## Exercise directions
Please give an exact printout of the records, without any pictures.

## Data
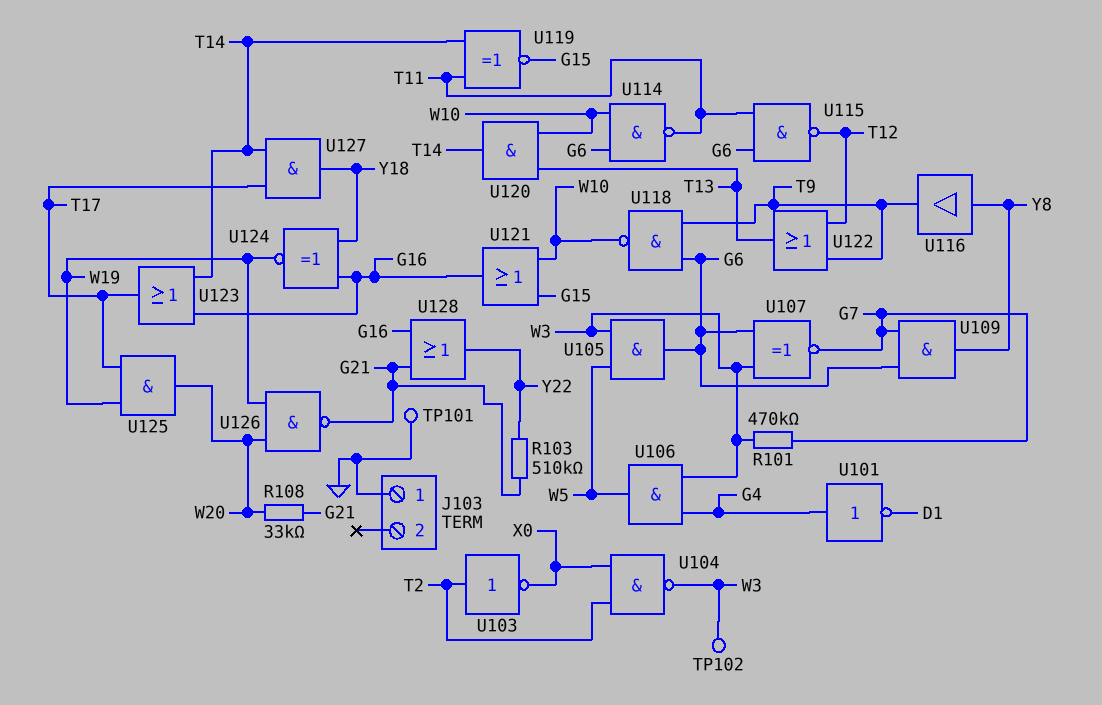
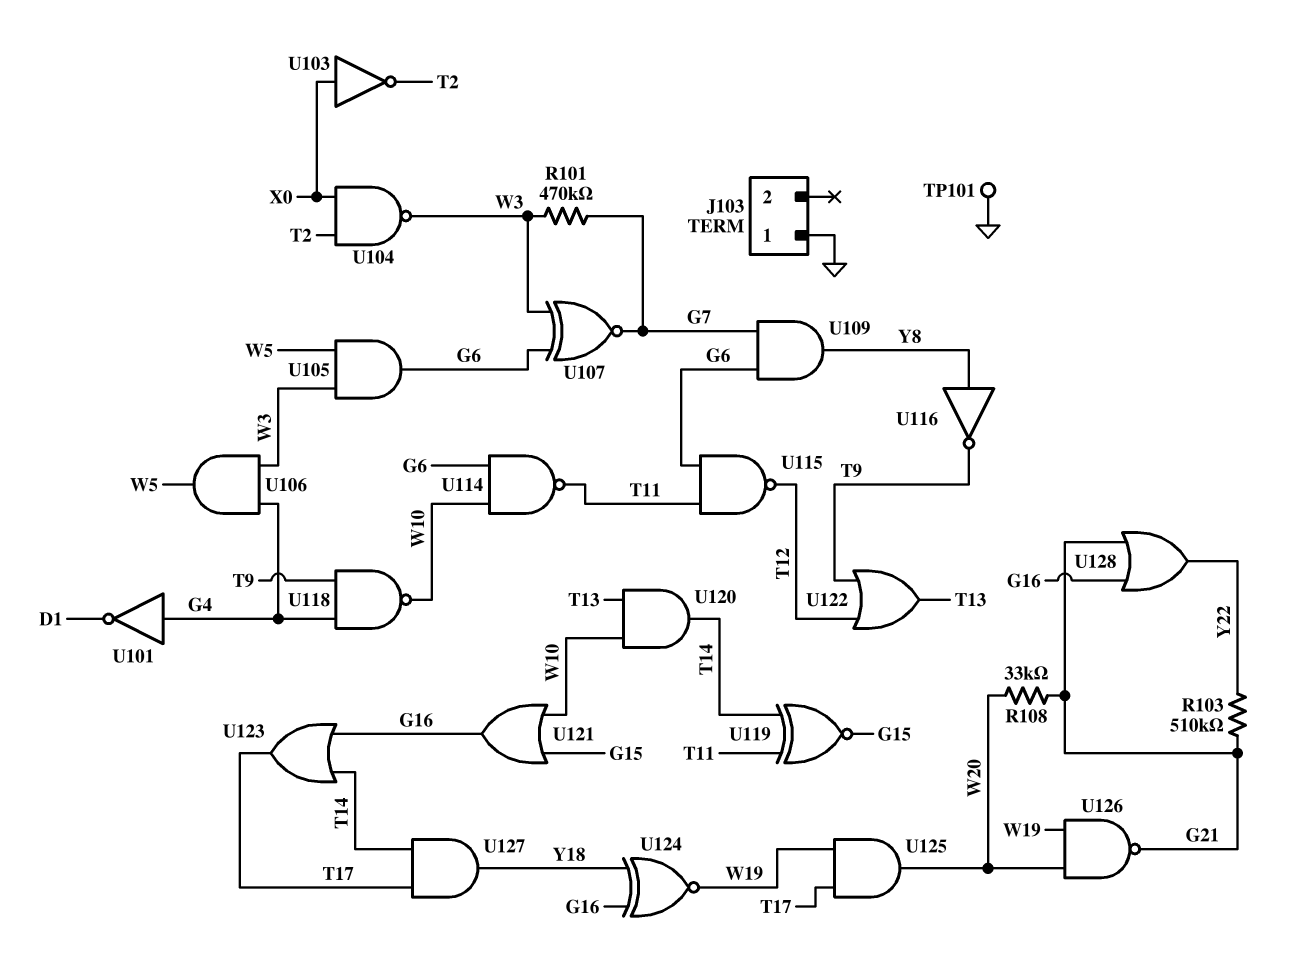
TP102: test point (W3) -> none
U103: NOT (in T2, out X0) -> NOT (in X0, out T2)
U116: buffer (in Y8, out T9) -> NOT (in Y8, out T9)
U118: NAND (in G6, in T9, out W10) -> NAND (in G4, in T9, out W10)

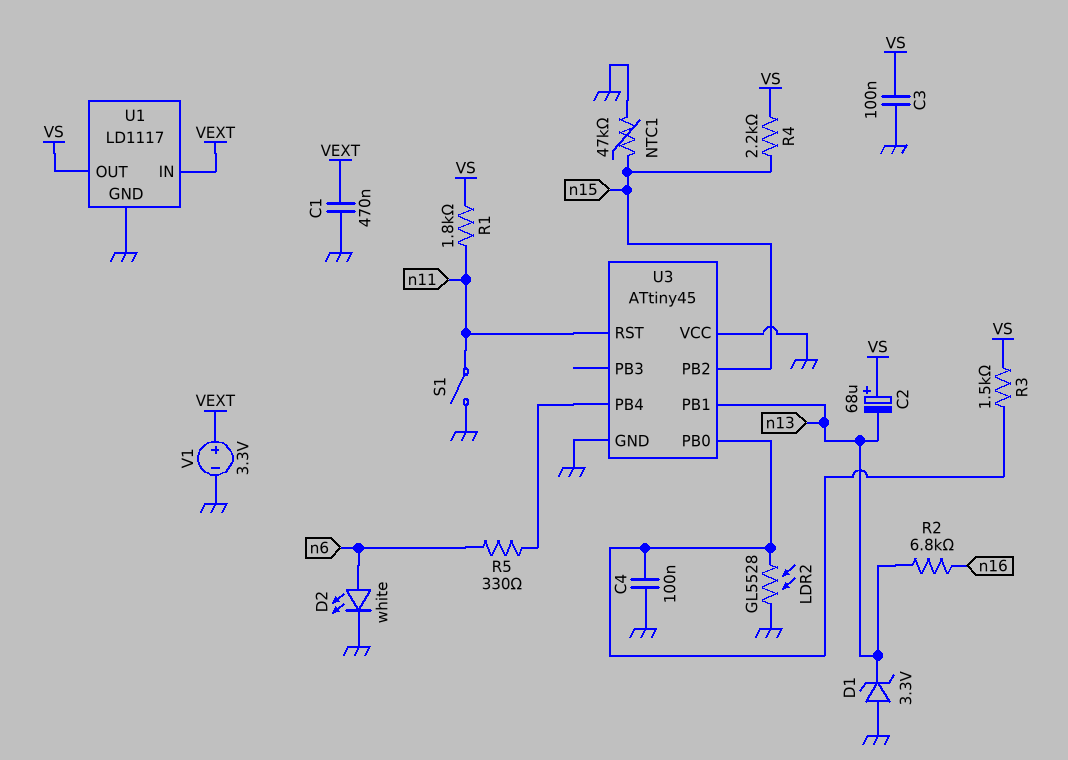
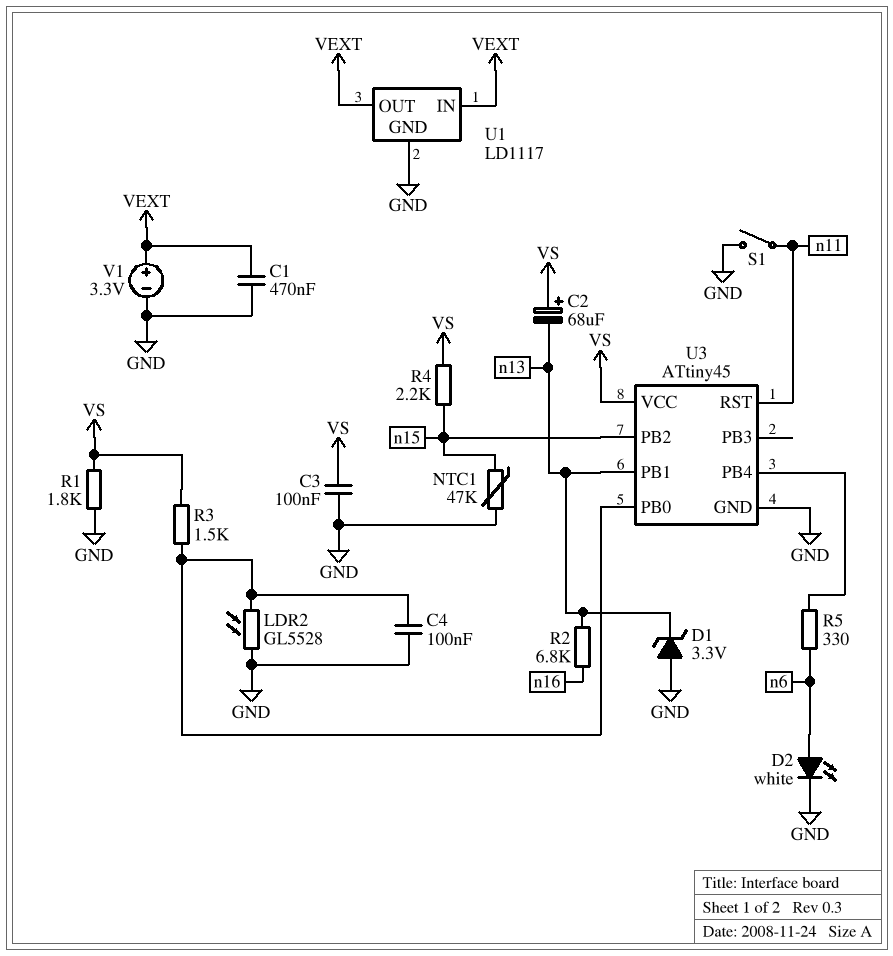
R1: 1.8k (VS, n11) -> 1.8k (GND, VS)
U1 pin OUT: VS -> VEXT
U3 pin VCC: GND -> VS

## Finished task
TP102: test point (W3) -> none
U103: NOT (in T2, out X0) -> NOT (in X0, out T2)
U116: buffer (in Y8, out T9) -> NOT (in Y8, out T9)
U118: NAND (in G6, in T9, out W10) -> NAND (in G4, in T9, out W10)

R1: 1.8k (VS, n11) -> 1.8k (GND, VS)
U1 pin OUT: VS -> VEXT
U3 pin VCC: GND -> VS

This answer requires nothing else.